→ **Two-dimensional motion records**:
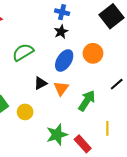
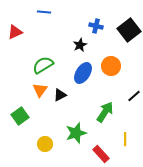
blue cross: (62, 12) -> (96, 26), moved
orange triangle: (61, 88) -> (40, 90), moved
yellow circle: (25, 112) -> (45, 144), moved
green star: (57, 135) -> (76, 133), moved

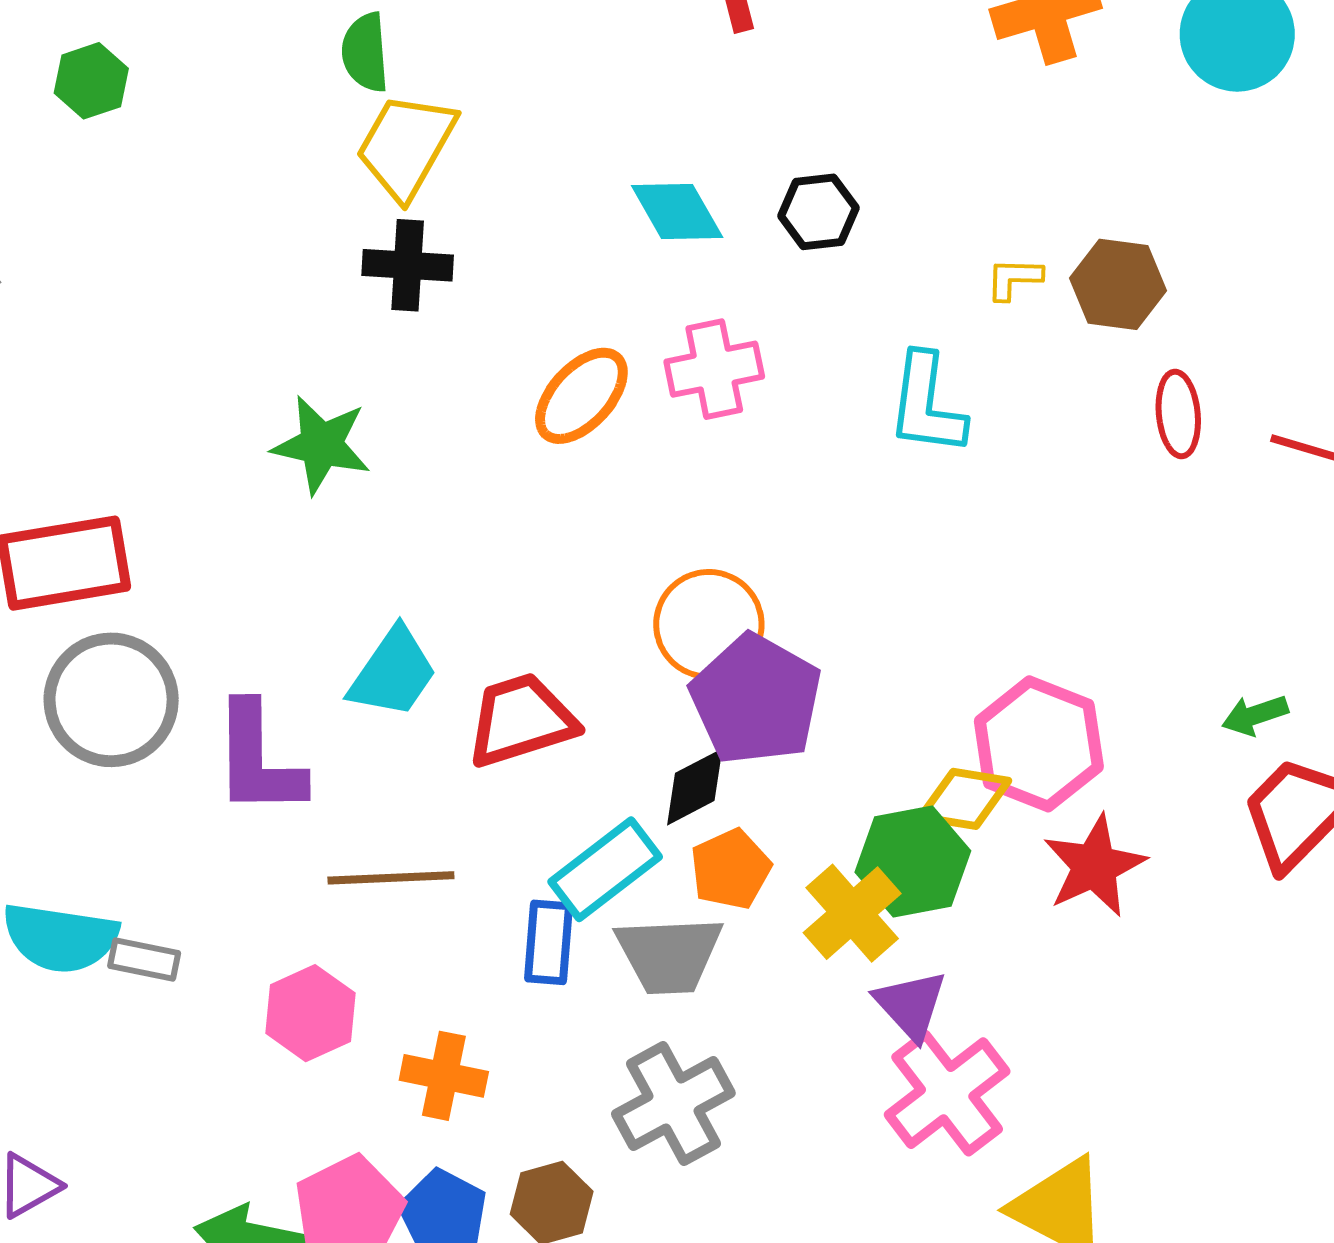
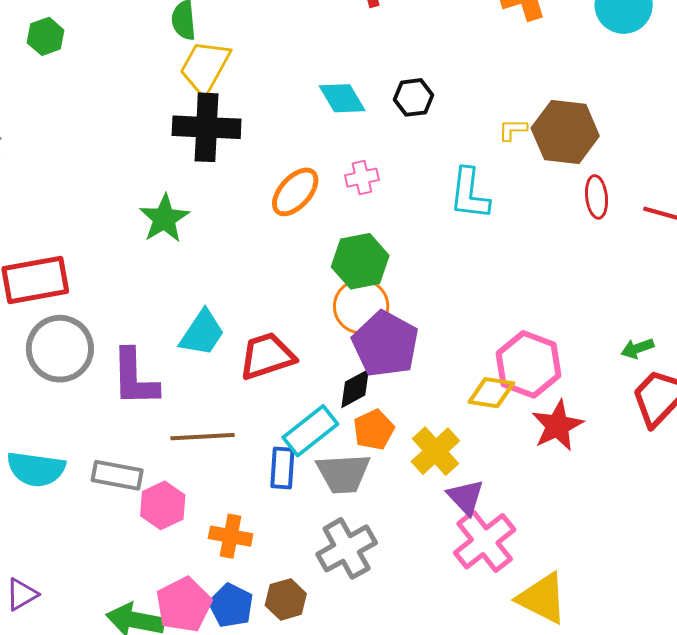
black cross: (408, 265) -> (207, 127), size x1.5
brown hexagon: (1118, 284) -> (565, 132), size x1.4
pink cross: (714, 369) -> (362, 178), size x0.7
green star: (321, 445) -> (164, 218), turned 30
green hexagon: (913, 862) -> (360, 261), moved
gray rectangle: (144, 959) -> (117, 475), moved, size x1.4

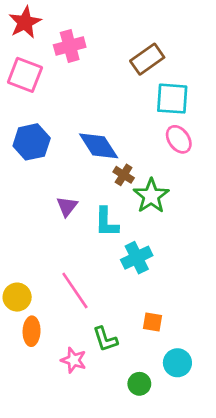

→ **TASK STATEMENT**:
A complete answer gives every line of the data that includes "hexagon".

→ **WRITTEN SOLUTION**:
brown hexagon: (1118, 284) -> (565, 132), size x1.4
green hexagon: (913, 862) -> (360, 261), moved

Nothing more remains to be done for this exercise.